---- Available records

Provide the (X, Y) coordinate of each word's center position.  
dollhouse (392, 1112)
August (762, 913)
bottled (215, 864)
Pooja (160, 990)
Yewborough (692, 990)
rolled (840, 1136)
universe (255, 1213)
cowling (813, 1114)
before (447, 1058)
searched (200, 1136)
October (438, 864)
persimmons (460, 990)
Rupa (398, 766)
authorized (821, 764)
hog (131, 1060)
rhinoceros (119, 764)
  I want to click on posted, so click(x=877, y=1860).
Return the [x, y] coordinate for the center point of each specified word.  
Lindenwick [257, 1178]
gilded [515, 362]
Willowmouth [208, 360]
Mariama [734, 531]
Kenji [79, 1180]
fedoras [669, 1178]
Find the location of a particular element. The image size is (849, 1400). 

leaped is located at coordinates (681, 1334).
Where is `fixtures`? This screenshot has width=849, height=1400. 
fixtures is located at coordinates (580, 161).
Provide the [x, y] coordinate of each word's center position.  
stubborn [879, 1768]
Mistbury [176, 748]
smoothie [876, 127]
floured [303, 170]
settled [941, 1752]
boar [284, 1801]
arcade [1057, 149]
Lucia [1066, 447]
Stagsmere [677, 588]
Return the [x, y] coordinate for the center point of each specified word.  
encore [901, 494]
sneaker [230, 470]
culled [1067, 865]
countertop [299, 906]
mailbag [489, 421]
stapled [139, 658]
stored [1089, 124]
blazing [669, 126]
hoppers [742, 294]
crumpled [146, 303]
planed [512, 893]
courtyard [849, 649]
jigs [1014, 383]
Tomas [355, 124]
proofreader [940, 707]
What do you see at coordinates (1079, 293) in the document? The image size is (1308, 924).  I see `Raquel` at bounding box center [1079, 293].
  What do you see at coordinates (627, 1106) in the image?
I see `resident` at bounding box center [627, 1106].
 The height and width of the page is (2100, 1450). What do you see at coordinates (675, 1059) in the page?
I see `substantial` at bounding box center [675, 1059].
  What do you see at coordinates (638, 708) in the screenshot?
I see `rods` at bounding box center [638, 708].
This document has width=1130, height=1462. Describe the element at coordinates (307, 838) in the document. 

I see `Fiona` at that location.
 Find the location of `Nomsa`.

--------

Given exercise |
Starting at the beginning of the records and ending at the line containing "persimmons (460, 990)", reproduce those lines with "bottled" swapped for "canned" and all else unchanged.

Solution to this problem |
Provide the (X, Y) coordinate of each word's center position.  
dollhouse (392, 1112)
August (762, 913)
canned (215, 864)
Pooja (160, 990)
Yewborough (692, 990)
rolled (840, 1136)
universe (255, 1213)
cowling (813, 1114)
before (447, 1058)
searched (200, 1136)
October (438, 864)
persimmons (460, 990)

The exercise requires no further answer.